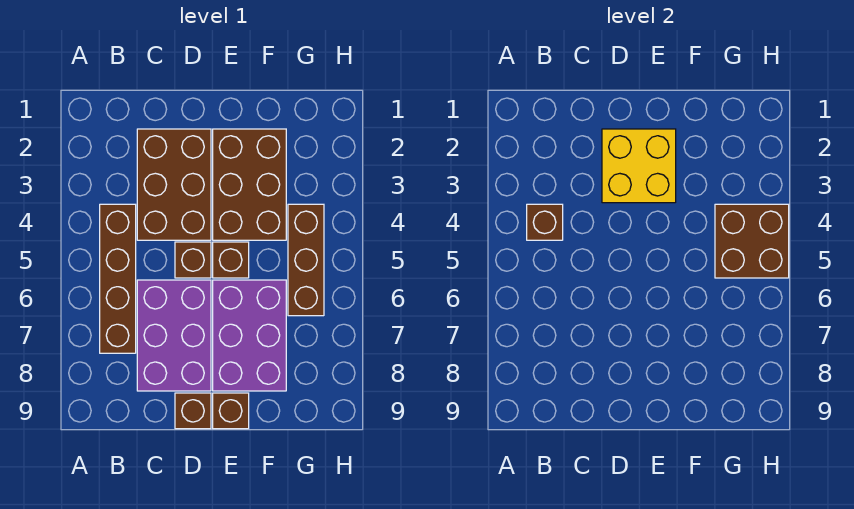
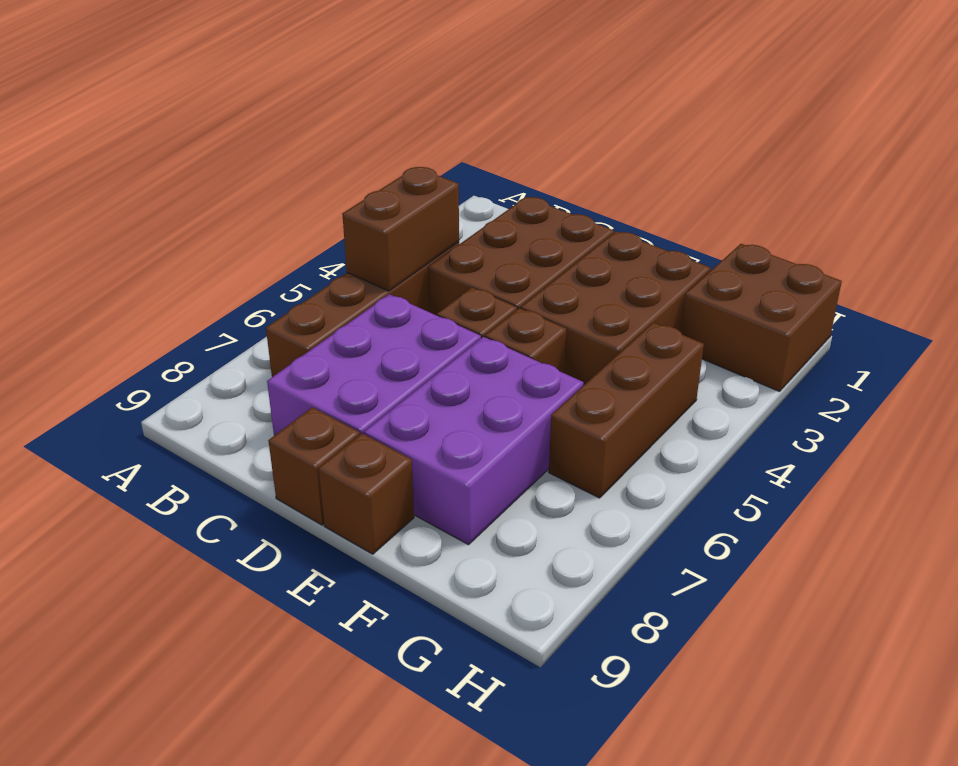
brown brick B4 level 2 -> brown brick B4:B5 level 2
yellow brick D2:E3 level 2 -> none
brown brick G4:H5 level 2 -> brown brick G1:H2 level 1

** Work item **
Return the data above in its exact wording, with none of the pictures.

** Exercise result **
brown brick B4 level 2 -> brown brick B4:B5 level 2
yellow brick D2:E3 level 2 -> none
brown brick G4:H5 level 2 -> brown brick G1:H2 level 1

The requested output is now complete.